-- Start ENTRIES SHOWN --
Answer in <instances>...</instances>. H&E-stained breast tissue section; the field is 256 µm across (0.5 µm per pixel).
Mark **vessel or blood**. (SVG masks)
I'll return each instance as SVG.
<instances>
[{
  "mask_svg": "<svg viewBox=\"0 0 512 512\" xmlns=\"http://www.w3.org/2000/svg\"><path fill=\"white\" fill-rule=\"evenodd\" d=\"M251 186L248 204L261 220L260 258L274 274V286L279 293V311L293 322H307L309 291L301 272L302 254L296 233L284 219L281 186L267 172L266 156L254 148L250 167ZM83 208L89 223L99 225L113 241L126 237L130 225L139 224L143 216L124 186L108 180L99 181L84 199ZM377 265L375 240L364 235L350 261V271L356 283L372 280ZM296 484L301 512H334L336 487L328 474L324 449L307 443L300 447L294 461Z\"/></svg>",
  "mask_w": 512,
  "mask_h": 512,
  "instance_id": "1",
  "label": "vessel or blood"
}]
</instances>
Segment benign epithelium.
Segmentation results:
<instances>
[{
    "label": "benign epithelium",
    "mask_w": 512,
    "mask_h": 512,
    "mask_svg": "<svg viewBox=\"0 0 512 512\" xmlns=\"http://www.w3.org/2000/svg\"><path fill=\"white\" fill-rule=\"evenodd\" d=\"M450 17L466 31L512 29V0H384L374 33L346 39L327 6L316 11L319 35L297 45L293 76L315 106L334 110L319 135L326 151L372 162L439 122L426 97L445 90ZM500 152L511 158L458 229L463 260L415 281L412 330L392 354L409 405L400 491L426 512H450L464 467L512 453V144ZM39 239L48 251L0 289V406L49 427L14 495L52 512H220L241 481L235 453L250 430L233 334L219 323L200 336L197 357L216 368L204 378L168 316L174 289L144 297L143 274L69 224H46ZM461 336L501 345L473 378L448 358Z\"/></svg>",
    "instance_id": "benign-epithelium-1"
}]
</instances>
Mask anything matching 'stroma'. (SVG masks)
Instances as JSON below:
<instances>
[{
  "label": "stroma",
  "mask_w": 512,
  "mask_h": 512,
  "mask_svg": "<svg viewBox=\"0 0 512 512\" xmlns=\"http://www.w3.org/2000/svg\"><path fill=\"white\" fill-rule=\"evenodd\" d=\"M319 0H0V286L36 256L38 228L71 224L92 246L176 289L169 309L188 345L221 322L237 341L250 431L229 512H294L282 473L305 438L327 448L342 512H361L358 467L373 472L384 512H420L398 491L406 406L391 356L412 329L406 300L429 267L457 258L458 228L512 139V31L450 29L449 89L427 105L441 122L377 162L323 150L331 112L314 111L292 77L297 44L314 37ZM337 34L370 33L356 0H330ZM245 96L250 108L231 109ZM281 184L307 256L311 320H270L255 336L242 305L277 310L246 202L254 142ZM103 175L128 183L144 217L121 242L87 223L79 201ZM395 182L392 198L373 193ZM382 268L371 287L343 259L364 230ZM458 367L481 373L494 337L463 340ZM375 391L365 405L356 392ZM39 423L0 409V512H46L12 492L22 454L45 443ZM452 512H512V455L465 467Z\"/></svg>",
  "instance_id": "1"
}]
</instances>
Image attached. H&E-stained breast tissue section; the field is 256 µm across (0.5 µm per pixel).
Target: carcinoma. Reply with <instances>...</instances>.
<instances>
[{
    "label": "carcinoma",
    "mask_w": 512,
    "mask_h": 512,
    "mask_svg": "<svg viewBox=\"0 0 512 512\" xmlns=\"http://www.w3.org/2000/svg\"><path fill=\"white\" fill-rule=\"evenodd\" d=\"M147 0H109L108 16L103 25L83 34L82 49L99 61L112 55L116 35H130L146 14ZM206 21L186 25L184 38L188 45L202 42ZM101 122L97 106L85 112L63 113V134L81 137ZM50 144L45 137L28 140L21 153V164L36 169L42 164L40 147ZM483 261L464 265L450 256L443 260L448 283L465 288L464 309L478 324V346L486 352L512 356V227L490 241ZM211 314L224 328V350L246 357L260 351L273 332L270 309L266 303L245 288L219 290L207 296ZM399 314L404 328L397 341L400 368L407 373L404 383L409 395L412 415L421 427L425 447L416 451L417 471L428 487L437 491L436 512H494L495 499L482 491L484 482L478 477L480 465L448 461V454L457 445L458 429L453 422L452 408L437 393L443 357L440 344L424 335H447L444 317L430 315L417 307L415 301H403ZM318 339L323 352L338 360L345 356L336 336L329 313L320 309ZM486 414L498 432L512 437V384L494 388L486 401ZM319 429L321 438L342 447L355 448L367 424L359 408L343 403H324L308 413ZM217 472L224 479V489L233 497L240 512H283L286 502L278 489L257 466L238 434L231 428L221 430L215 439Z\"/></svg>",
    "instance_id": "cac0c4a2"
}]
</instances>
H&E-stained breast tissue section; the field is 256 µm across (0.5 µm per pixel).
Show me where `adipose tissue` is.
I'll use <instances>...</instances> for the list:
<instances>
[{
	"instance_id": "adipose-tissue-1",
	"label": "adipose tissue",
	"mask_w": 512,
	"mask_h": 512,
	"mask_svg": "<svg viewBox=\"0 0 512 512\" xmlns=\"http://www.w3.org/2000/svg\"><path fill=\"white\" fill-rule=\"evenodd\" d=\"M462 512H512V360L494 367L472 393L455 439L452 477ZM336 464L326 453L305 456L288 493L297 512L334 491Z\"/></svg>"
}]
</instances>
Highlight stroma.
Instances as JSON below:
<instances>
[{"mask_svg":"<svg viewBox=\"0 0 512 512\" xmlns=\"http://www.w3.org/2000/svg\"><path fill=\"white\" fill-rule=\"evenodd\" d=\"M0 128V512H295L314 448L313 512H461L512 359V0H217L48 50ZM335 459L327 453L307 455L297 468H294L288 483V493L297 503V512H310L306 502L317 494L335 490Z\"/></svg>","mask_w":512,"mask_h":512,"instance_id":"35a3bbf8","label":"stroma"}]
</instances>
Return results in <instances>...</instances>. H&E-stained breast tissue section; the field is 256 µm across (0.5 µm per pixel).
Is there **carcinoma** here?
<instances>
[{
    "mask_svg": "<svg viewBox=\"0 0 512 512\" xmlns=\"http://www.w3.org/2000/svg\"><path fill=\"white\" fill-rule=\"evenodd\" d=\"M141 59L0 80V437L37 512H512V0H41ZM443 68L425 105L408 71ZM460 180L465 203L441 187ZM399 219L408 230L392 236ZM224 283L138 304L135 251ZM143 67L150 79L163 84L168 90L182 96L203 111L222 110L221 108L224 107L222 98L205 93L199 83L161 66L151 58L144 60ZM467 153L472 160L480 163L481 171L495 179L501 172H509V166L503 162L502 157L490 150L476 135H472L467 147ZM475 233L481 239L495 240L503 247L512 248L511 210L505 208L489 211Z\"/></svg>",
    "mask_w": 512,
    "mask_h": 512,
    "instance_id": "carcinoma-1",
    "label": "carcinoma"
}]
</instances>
-- End ENTRIES SHOWN --
THE REQUEST » Search the data for the word "vessel" and copy each line where it appears.

COMPLETE ANSWER »
Mark **vessel or blood**. (SVG masks)
  "label": "vessel or blood"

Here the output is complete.